(SOURCE MATERIAL):

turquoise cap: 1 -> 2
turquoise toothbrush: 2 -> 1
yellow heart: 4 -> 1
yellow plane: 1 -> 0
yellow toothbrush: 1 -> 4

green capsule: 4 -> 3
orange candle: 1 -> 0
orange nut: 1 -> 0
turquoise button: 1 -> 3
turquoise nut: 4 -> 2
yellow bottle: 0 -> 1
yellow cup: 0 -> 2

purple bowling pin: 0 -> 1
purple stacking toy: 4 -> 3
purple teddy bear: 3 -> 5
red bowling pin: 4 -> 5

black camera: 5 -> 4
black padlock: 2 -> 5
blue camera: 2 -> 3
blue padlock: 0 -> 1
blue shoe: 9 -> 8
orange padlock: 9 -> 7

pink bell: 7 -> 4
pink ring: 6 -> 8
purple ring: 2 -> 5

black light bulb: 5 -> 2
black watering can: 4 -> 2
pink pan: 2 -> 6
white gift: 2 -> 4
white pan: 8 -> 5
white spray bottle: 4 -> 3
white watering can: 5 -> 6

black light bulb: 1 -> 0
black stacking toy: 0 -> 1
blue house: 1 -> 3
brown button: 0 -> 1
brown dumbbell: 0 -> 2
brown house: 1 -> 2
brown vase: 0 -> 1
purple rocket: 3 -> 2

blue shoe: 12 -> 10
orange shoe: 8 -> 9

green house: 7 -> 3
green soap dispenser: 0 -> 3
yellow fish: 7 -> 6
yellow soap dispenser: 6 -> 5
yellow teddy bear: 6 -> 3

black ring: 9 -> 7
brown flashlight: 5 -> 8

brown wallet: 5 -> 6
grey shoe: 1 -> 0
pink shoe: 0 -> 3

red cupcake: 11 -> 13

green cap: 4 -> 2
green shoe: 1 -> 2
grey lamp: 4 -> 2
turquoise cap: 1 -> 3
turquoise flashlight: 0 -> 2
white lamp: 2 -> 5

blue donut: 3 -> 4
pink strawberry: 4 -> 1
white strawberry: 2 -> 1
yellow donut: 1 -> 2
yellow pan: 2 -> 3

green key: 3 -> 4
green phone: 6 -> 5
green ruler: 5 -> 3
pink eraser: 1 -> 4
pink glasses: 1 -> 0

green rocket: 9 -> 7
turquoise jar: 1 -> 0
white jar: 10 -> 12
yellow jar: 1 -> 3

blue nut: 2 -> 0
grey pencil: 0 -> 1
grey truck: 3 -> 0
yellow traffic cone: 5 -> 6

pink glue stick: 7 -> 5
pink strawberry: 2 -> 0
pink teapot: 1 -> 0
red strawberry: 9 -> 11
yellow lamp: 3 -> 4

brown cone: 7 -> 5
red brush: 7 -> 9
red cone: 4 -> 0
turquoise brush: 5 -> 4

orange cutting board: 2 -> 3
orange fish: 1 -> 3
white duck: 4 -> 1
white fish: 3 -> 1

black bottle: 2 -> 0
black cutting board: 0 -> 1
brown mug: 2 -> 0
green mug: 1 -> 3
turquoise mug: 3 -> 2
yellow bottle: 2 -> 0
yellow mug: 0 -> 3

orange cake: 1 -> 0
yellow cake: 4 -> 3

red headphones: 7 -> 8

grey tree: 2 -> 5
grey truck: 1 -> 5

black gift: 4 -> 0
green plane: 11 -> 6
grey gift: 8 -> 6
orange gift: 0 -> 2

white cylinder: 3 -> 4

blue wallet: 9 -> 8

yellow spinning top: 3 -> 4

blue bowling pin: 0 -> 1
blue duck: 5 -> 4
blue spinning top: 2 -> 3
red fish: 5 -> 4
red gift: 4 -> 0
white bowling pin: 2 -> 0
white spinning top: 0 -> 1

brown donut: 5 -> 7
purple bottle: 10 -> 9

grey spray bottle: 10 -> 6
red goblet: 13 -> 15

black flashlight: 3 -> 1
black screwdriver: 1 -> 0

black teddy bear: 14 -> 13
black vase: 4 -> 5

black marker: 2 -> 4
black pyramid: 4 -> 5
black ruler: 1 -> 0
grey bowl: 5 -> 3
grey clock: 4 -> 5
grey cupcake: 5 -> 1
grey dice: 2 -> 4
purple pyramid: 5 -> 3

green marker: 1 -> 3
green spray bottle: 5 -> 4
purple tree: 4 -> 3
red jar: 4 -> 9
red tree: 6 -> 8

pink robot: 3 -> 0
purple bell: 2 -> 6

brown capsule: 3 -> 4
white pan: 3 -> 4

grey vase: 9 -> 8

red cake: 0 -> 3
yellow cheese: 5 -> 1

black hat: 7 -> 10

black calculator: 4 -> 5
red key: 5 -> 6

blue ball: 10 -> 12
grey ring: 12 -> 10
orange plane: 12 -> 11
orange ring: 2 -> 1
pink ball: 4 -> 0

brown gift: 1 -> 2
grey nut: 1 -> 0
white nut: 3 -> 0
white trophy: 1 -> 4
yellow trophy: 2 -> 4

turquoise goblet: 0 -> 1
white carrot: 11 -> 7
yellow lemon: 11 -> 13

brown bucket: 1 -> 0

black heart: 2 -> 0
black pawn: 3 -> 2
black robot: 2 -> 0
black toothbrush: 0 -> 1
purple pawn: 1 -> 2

(EXERCISE): What do the lines from the one with "brown bucket: 1 -> 0" through the last line of the entries say? Print them word for word, both ends included, and nothing else.

(SOLUTION FOR THIS TASK):
brown bucket: 1 -> 0

black heart: 2 -> 0
black pawn: 3 -> 2
black robot: 2 -> 0
black toothbrush: 0 -> 1
purple pawn: 1 -> 2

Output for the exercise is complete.